What is required >>
Convert the stretch of the listing below, from the line containing "Wednesday [121, 190]" through the line containing "wharves [429, 1375]", both included, into a JSON list of strings with one string per line and no blank lines.

+ + +

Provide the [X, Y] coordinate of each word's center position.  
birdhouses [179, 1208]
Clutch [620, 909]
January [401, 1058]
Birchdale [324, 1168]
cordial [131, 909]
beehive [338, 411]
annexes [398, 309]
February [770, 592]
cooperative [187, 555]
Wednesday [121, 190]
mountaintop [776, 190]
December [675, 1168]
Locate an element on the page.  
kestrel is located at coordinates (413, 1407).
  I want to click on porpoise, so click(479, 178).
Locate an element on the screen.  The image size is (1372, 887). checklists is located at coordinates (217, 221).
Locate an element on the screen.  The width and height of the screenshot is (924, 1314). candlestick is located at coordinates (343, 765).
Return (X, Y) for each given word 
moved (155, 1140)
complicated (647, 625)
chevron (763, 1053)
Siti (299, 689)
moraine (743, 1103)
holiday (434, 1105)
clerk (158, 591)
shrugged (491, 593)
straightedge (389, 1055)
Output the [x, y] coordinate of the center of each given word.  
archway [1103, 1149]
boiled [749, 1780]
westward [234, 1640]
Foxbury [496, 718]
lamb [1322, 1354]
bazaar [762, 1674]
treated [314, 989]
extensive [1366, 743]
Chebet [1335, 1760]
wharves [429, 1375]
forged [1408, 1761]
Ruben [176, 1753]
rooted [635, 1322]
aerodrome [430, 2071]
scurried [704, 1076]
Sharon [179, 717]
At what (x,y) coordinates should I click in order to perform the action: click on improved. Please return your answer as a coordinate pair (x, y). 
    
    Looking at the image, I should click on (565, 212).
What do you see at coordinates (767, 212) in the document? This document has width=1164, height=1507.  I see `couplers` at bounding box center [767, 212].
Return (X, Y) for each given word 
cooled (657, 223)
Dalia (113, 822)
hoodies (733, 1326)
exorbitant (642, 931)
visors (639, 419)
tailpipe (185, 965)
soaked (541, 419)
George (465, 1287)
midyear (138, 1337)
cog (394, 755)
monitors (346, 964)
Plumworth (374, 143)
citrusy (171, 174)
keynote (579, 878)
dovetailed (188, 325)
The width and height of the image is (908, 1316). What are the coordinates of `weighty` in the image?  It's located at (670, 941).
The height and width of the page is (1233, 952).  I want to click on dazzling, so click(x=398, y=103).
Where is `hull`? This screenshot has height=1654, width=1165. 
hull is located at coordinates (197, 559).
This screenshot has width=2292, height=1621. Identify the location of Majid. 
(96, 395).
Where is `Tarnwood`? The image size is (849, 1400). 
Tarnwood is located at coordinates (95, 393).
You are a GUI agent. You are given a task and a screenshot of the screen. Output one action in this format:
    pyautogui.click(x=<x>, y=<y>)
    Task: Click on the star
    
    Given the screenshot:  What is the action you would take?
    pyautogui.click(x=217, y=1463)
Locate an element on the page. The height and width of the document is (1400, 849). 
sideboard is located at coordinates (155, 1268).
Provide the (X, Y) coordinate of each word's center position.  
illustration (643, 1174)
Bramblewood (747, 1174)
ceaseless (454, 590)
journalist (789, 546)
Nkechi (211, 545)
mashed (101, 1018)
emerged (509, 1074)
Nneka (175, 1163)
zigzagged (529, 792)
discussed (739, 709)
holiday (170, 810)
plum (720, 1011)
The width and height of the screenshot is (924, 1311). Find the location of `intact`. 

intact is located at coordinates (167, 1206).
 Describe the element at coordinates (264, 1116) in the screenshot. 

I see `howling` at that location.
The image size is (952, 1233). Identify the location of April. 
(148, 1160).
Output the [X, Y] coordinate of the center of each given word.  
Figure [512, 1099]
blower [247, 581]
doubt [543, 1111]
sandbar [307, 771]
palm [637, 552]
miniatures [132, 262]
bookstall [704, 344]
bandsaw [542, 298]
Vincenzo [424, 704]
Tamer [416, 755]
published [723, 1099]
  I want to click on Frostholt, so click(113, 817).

+ + +

Answer below >>
[
  "Wednesday [121, 190]",
  "mountaintop [776, 190]",
  "December [675, 1168]",
  "Locate an element on the page.  ",
  "kestrel is located at coordinates (413, 1407).",
  "  I want to click on porpoise, so click(479, 178).",
  "Locate an element on the screen.  The image size is (1372, 887). checklists is located at coordinates (217, 221).",
  "Locate an element on the screen.  The width and height of the screenshot is (924, 1314). candlestick is located at coordinates (343, 765).",
  "Return (X, Y) for each given word ",
  "moved (155, 1140)",
  "complicated (647, 625)",
  "chevron (763, 1053)",
  "Siti (299, 689)",
  "moraine (743, 1103)",
  "holiday (434, 1105)",
  "clerk (158, 591)",
  "shrugged (491, 593)",
  "straightedge (389, 1055)",
  "Output the [x, y] coordinate of the center of each given word.  ",
  "archway [1103, 1149]",
  "boiled [749, 1780]",
  "westward [234, 1640]",
  "Foxbury [496, 718]",
  "lamb [1322, 1354]",
  "bazaar [762, 1674]",
  "treated [314, 989]",
  "extensive [1366, 743]",
  "Chebet [1335, 1760]",
  "wharves [429, 1375]"
]